#### GIVEN RECORDS

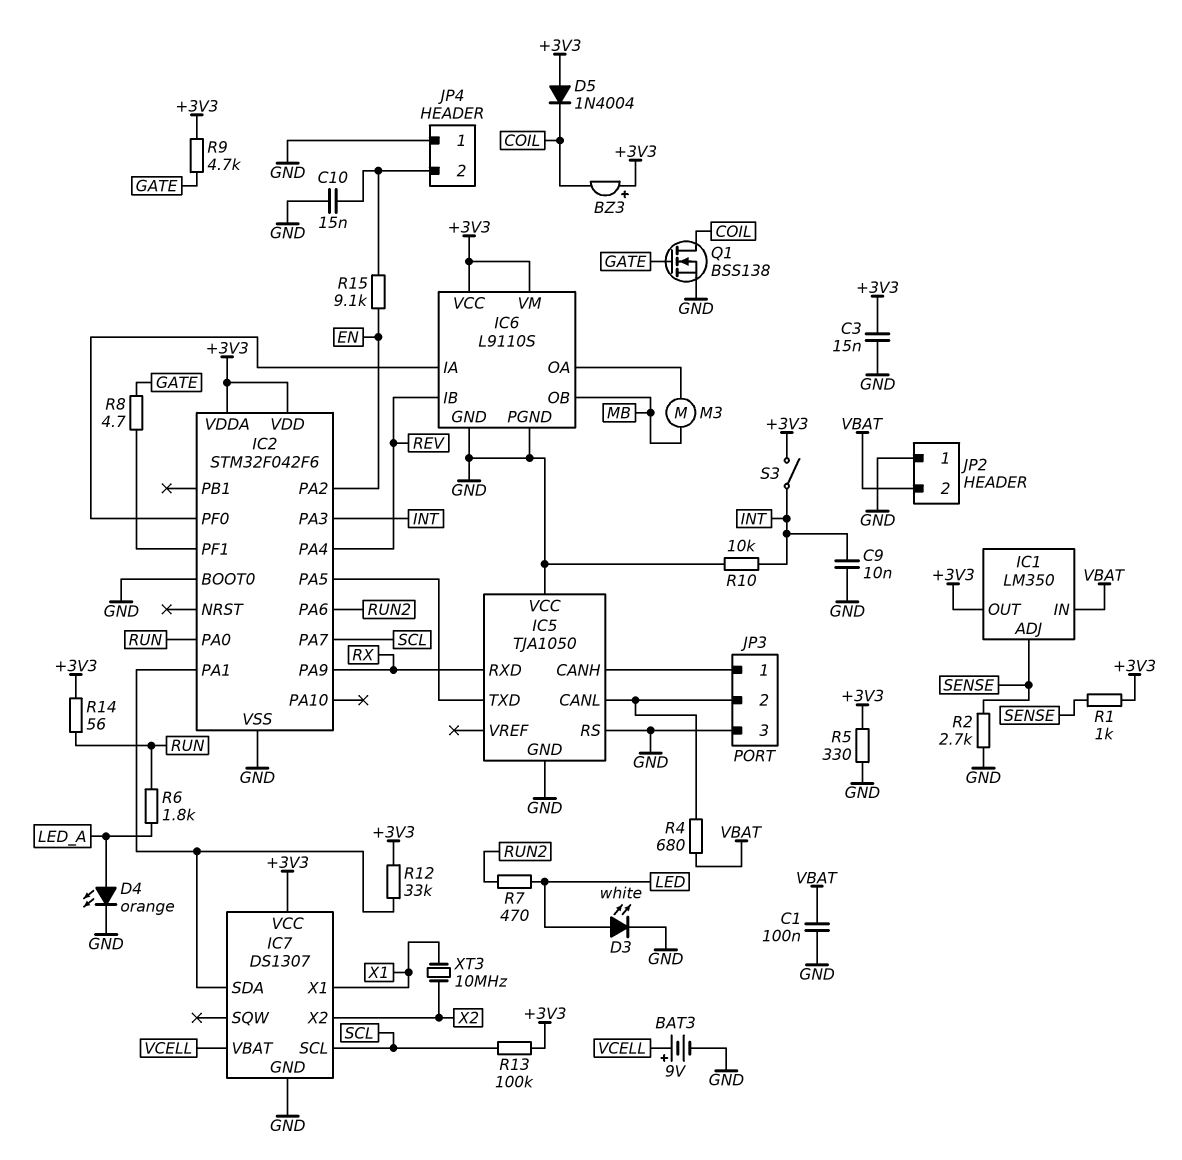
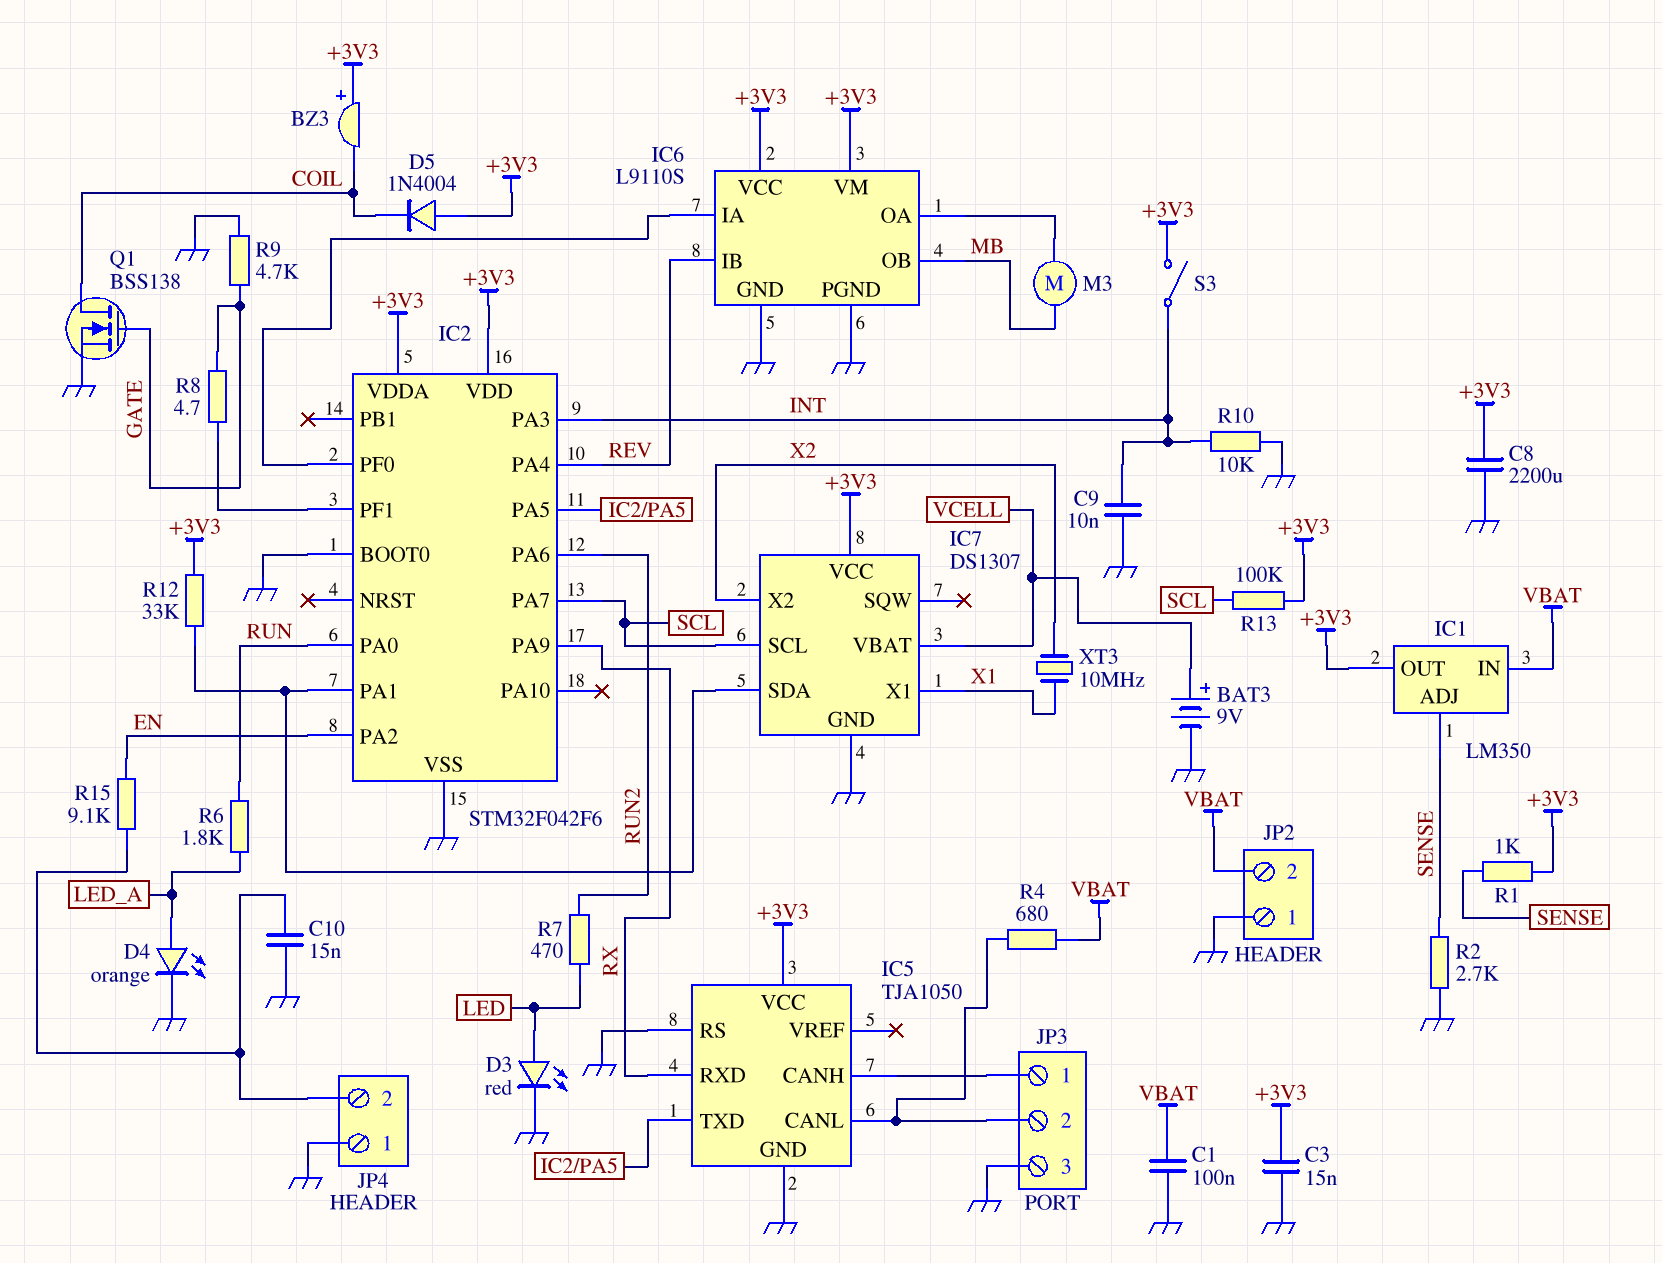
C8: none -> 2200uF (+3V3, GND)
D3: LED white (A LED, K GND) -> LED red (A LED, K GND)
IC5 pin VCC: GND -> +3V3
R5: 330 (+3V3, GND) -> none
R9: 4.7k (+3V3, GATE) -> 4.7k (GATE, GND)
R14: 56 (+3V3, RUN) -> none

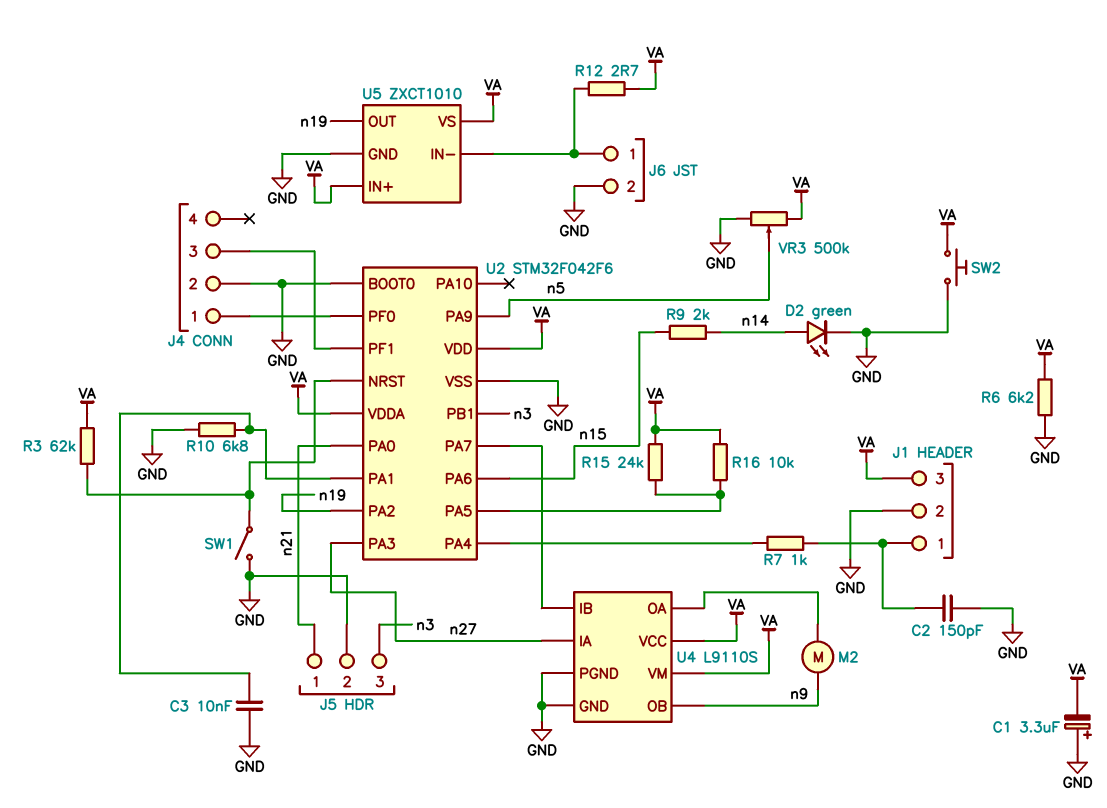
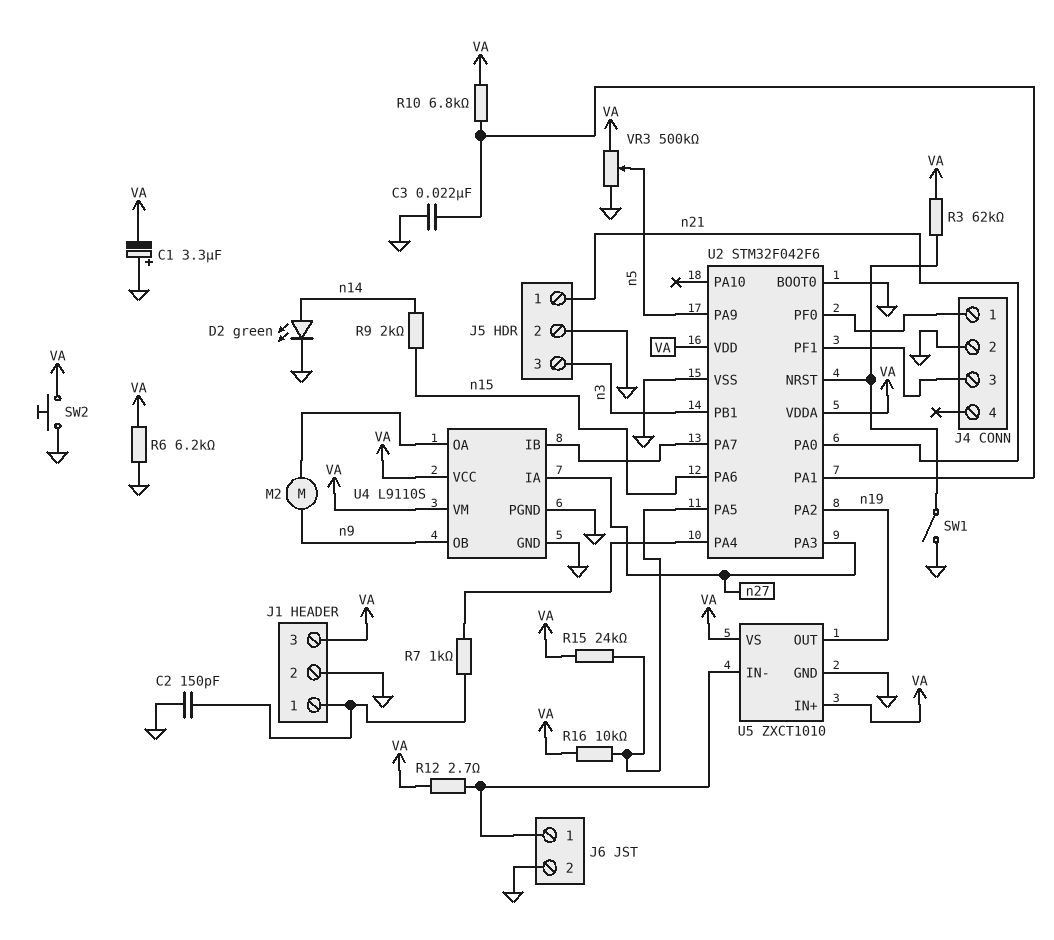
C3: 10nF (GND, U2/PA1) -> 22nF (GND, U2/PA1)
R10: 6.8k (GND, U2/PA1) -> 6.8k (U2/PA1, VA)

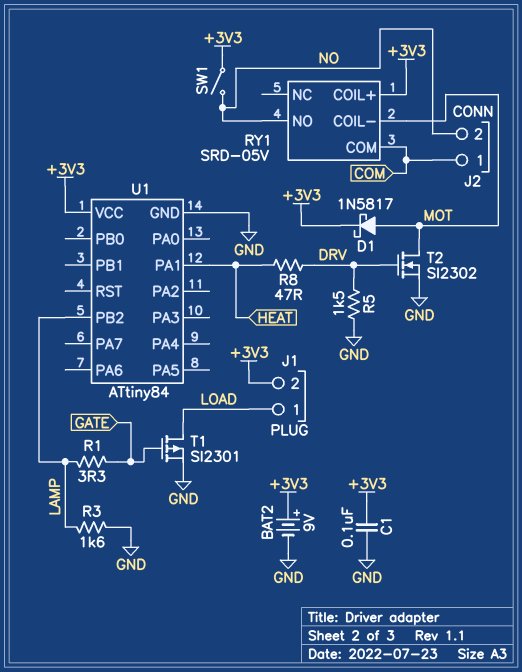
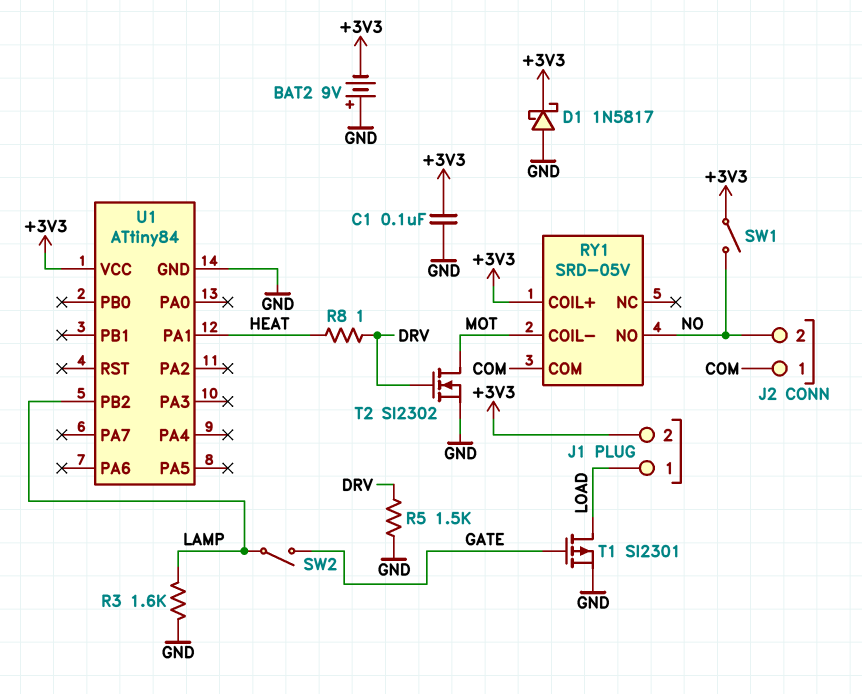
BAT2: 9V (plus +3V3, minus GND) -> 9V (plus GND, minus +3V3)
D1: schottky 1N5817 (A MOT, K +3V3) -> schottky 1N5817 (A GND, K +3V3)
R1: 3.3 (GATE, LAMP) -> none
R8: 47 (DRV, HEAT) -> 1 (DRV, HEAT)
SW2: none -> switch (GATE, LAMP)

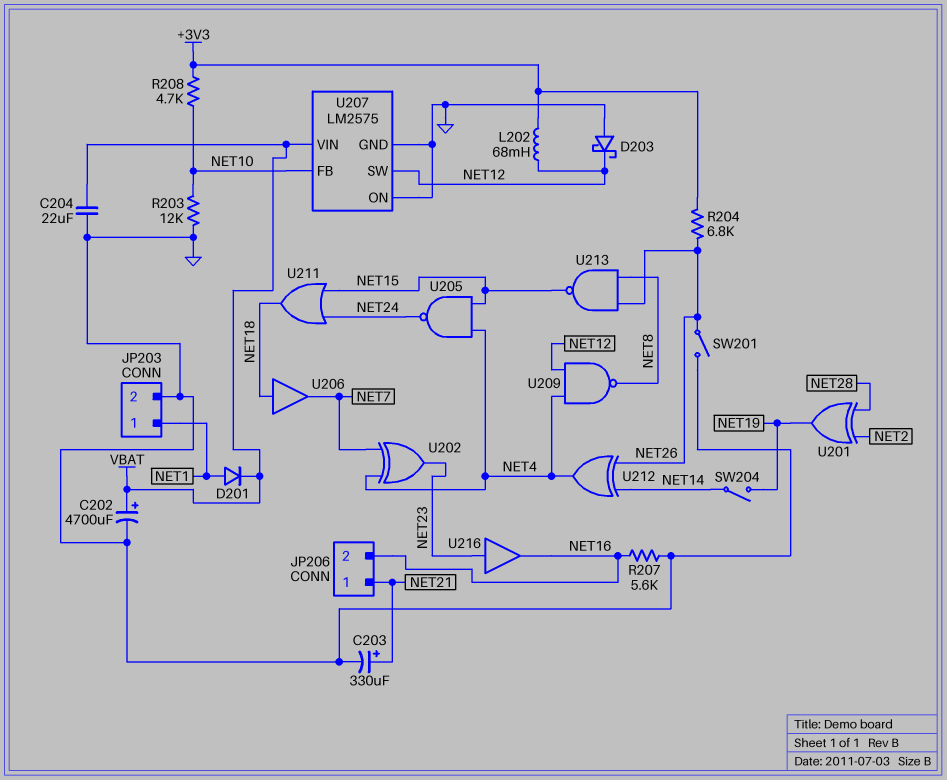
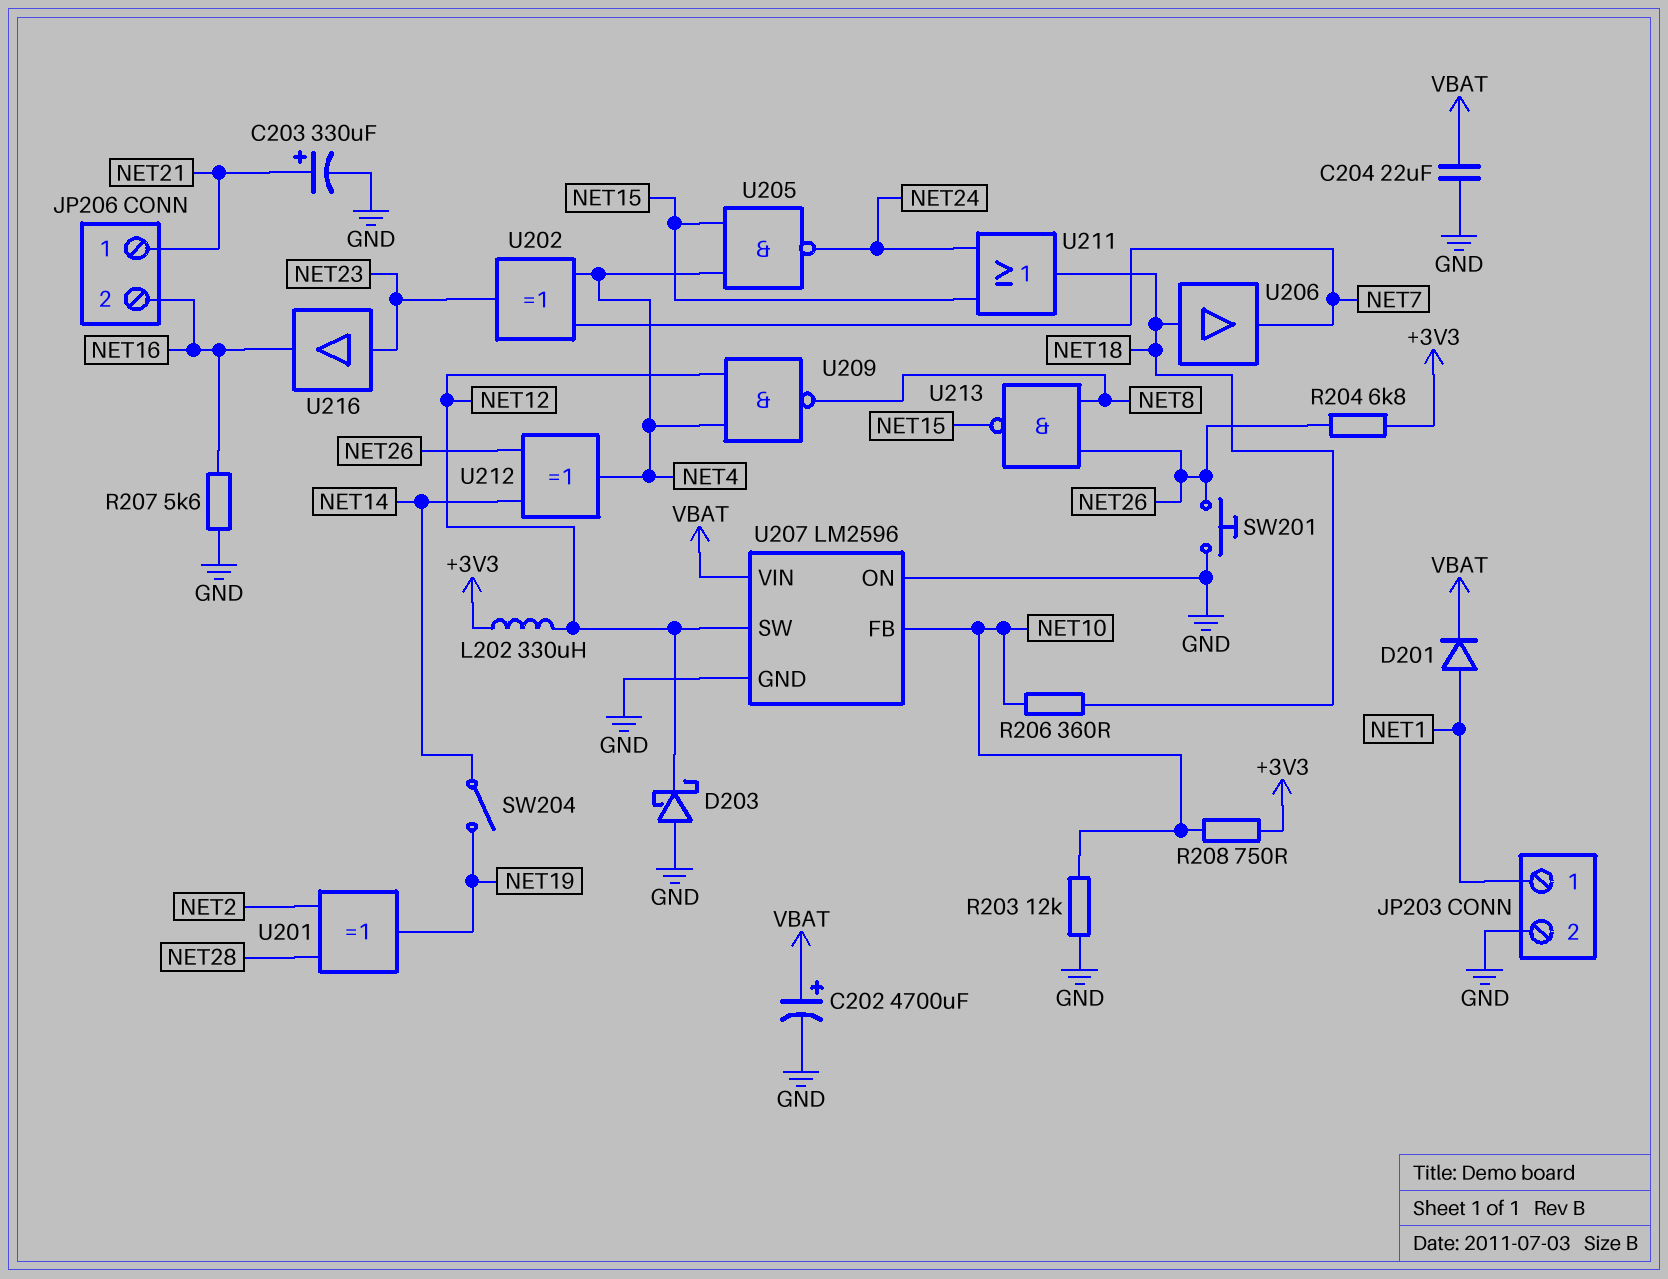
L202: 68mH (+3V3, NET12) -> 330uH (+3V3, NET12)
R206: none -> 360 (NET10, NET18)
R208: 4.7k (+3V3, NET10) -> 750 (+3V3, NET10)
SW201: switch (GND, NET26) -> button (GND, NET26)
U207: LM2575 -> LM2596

########

INSTRUCTIONS TO FOLLOW: Scan the data above, please, and give the number of lines where the word "none" occurs, with no further text.

RESULT OF THIS EXERCISE: 6